RECORDS TO PROCESS:
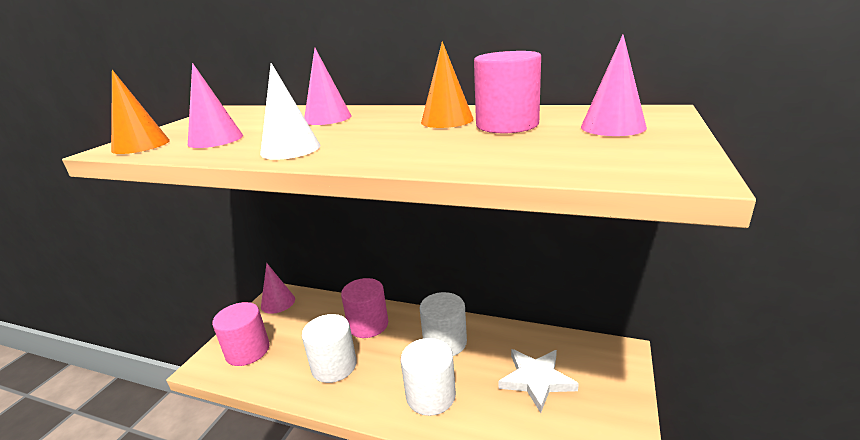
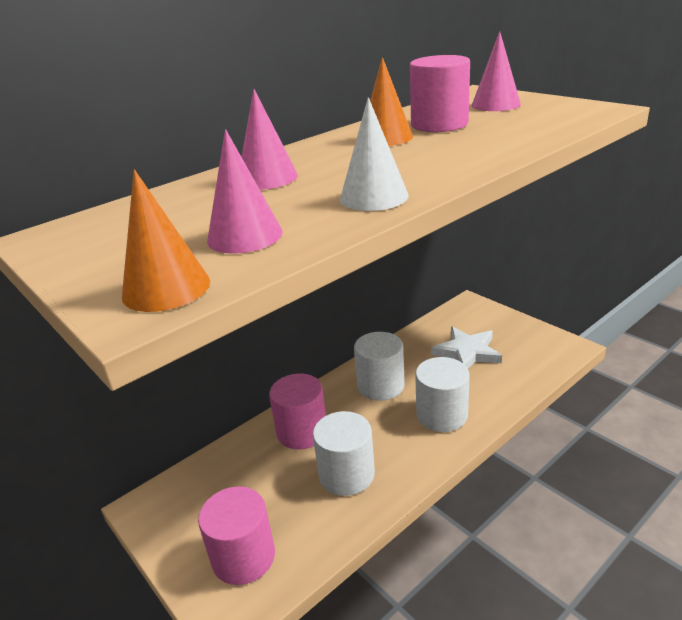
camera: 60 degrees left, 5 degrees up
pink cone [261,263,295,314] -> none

* * *

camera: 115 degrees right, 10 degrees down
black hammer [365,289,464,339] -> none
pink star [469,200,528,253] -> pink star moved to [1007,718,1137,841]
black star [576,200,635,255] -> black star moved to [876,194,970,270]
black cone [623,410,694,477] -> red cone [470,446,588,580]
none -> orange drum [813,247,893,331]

EXERCISE AIM: Pick out every line of the listing containing the word "star", and show those lines.

RESULT:
pink star [469,200,528,253] -> pink star moved to [1007,718,1137,841]
black star [576,200,635,255] -> black star moved to [876,194,970,270]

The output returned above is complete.